* _JOB_
The records should be restated exactly from their first line through the line with "white donut: 1 -> 2" in it.

—————

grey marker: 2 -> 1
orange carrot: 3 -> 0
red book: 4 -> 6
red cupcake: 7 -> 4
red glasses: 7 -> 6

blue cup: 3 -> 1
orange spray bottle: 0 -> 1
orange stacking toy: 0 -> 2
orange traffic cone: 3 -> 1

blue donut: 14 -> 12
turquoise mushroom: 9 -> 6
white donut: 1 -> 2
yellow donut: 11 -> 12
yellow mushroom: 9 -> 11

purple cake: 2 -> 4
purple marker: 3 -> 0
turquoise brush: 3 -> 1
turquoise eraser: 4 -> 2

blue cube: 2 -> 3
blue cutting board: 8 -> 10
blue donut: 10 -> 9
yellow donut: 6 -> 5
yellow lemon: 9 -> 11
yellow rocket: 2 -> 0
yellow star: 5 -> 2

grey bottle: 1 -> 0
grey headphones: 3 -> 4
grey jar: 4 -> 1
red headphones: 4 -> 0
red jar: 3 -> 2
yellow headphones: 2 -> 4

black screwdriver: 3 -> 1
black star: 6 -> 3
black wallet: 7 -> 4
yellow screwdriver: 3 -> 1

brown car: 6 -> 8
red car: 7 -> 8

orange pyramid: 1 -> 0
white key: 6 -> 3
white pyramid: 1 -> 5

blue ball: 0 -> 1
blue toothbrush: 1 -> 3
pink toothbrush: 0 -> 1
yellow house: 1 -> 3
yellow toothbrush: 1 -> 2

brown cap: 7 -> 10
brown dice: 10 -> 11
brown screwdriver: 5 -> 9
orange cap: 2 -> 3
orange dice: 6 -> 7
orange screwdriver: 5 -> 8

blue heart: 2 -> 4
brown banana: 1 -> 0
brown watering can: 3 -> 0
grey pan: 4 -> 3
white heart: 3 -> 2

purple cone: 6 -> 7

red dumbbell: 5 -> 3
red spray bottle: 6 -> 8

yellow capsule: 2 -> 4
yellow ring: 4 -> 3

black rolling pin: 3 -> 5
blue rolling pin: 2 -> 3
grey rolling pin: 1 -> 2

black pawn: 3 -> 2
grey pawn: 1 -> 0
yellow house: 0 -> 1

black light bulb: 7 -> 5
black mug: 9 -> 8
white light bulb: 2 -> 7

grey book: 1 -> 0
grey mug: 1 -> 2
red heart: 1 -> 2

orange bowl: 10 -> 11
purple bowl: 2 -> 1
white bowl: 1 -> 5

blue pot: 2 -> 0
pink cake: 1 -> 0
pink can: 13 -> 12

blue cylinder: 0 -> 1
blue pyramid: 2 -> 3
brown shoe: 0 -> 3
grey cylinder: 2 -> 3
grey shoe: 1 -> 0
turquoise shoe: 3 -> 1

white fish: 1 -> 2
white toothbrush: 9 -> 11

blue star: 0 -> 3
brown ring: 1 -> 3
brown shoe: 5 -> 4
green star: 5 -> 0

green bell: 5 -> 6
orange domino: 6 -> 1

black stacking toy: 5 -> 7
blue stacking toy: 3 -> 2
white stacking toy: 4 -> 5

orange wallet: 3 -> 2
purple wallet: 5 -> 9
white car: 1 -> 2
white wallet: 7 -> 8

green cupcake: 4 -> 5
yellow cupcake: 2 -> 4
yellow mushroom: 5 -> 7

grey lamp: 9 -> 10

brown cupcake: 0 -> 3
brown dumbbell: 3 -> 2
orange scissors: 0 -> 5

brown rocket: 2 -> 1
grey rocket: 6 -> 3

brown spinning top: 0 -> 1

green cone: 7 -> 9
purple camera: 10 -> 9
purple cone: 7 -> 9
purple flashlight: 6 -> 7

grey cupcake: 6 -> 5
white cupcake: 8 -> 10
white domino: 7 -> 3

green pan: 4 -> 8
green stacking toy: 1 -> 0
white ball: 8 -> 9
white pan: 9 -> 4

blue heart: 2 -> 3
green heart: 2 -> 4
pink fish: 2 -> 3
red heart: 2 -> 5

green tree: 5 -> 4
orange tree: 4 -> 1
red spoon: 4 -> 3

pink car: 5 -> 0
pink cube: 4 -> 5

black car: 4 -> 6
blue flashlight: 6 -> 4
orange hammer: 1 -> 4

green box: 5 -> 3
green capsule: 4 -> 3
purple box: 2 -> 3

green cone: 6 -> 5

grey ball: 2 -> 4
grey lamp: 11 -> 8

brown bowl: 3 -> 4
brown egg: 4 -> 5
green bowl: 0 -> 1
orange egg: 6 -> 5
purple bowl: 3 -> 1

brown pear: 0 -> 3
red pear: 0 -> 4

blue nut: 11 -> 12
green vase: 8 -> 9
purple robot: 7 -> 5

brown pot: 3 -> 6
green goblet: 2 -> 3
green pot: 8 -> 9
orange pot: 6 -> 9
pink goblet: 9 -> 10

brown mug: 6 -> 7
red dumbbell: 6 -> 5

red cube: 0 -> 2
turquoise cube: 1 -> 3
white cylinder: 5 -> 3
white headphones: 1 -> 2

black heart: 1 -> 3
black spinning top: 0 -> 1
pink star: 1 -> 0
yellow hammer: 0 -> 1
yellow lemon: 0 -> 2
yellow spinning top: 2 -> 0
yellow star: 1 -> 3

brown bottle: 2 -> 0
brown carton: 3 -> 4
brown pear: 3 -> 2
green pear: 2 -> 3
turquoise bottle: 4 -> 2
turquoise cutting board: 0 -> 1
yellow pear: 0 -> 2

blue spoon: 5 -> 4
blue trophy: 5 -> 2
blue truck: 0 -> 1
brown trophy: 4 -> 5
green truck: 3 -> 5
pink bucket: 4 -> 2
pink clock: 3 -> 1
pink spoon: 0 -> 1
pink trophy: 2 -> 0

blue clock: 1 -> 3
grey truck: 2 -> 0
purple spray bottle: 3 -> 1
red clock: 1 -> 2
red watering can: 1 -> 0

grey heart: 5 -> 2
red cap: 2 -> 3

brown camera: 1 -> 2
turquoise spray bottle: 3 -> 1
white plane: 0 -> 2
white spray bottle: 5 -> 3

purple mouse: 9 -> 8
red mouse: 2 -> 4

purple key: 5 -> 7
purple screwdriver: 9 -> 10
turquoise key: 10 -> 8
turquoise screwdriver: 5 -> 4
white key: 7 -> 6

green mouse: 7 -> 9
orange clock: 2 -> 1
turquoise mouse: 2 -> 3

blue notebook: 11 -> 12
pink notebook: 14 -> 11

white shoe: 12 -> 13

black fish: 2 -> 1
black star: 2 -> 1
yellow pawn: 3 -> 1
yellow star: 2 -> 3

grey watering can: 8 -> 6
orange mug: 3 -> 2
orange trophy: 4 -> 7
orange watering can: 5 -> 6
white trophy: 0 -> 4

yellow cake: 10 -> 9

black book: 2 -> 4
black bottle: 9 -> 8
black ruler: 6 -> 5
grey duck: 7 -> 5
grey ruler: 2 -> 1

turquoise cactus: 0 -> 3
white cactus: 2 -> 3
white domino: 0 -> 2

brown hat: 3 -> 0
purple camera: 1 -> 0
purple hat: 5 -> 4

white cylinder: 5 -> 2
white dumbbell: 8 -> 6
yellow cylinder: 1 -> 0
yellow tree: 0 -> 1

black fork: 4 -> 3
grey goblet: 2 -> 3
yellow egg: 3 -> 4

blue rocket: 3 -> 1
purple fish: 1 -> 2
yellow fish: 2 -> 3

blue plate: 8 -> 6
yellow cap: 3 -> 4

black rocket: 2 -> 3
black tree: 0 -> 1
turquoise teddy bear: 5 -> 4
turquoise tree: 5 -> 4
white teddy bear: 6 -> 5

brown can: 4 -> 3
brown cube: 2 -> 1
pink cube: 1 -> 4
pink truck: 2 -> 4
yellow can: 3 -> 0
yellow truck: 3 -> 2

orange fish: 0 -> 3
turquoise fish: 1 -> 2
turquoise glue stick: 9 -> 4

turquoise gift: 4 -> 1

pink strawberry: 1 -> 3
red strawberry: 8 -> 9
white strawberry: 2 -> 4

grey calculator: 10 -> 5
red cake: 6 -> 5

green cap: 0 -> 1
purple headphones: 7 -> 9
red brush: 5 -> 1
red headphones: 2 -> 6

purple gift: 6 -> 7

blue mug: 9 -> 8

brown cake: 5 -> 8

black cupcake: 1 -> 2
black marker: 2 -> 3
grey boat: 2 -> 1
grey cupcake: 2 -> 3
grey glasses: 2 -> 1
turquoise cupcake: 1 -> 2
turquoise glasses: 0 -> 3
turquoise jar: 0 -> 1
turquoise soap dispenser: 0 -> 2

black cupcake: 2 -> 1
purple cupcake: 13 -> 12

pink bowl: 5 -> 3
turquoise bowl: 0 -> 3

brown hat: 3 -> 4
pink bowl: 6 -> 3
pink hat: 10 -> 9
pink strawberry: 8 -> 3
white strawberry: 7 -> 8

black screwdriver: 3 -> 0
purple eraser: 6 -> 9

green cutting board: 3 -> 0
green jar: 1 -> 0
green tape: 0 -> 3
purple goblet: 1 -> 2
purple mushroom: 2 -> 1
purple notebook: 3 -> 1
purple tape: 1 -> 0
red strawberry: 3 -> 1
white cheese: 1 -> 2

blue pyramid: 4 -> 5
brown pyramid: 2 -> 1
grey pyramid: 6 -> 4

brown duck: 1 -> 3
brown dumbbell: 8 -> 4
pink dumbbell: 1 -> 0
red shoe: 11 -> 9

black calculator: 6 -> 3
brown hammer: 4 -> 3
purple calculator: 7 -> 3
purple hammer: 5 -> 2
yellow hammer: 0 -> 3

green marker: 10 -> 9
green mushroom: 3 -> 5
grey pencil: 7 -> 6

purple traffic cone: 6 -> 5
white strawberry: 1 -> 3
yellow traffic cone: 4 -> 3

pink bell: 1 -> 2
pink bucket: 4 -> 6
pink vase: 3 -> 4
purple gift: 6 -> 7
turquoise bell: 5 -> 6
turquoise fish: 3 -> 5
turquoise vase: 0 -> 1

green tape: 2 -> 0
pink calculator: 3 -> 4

—————

* _YOUR RESPONSE_
grey marker: 2 -> 1
orange carrot: 3 -> 0
red book: 4 -> 6
red cupcake: 7 -> 4
red glasses: 7 -> 6

blue cup: 3 -> 1
orange spray bottle: 0 -> 1
orange stacking toy: 0 -> 2
orange traffic cone: 3 -> 1

blue donut: 14 -> 12
turquoise mushroom: 9 -> 6
white donut: 1 -> 2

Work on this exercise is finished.